[Scene comparison data]
+---+
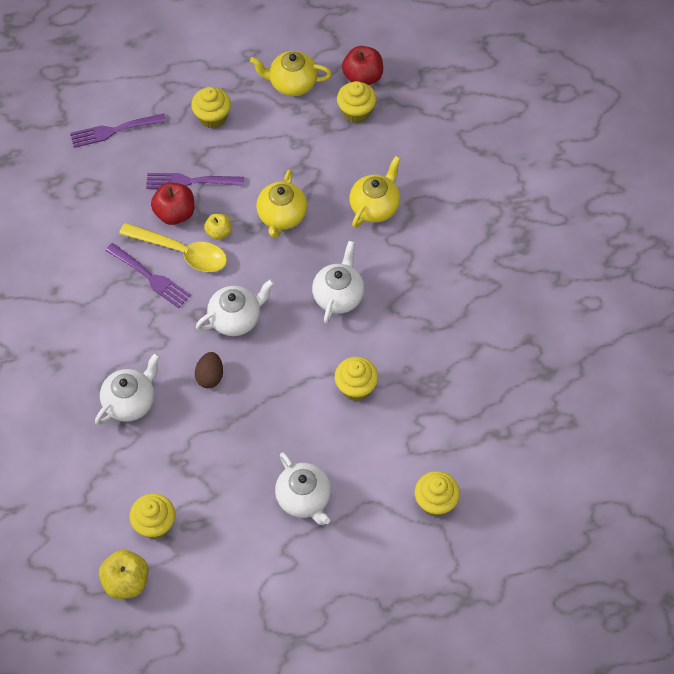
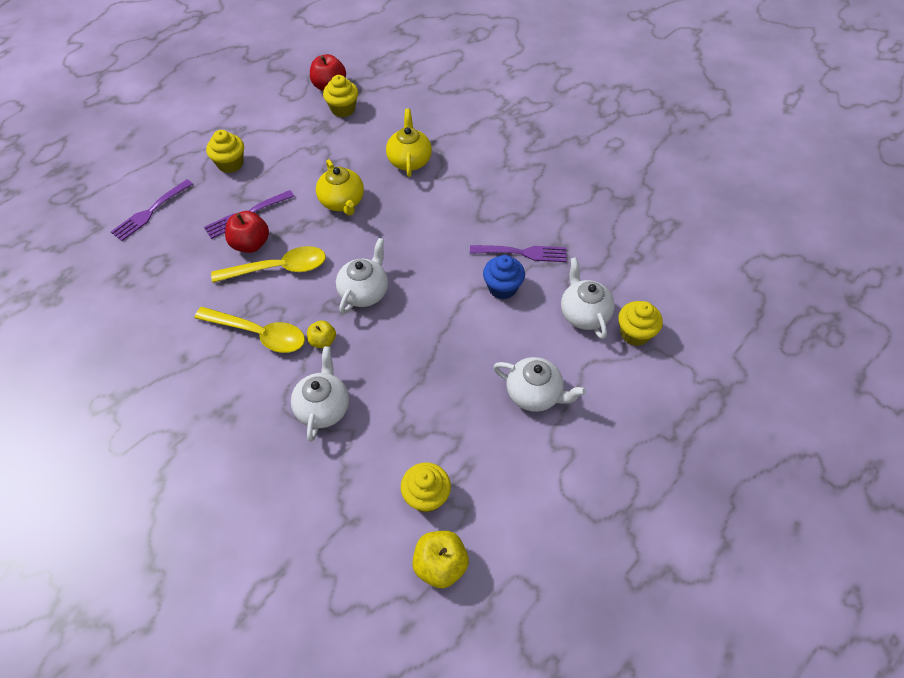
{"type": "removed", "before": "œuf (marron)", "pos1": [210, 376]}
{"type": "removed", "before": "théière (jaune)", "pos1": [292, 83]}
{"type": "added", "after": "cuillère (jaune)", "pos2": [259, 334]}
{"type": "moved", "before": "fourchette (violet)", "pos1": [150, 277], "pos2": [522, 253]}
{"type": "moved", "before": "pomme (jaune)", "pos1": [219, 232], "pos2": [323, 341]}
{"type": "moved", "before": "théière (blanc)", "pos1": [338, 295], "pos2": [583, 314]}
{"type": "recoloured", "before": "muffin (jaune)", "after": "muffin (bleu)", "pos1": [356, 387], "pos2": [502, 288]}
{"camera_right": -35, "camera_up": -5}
+---+
* [Instructions for the task]: Each record above is to be returned unchanged, while any picture it holds stays out.

* [Problem solution]:
{"type": "removed", "before": "œuf (marron)", "pos1": [210, 376]}
{"type": "removed", "before": "théière (jaune)", "pos1": [292, 83]}
{"type": "added", "after": "cuillère (jaune)", "pos2": [259, 334]}
{"type": "moved", "before": "fourchette (violet)", "pos1": [150, 277], "pos2": [522, 253]}
{"type": "moved", "before": "pomme (jaune)", "pos1": [219, 232], "pos2": [323, 341]}
{"type": "moved", "before": "théière (blanc)", "pos1": [338, 295], "pos2": [583, 314]}
{"type": "recoloured", "before": "muffin (jaune)", "after": "muffin (bleu)", "pos1": [356, 387], "pos2": [502, 288]}
{"camera_right": -35, "camera_up": -5}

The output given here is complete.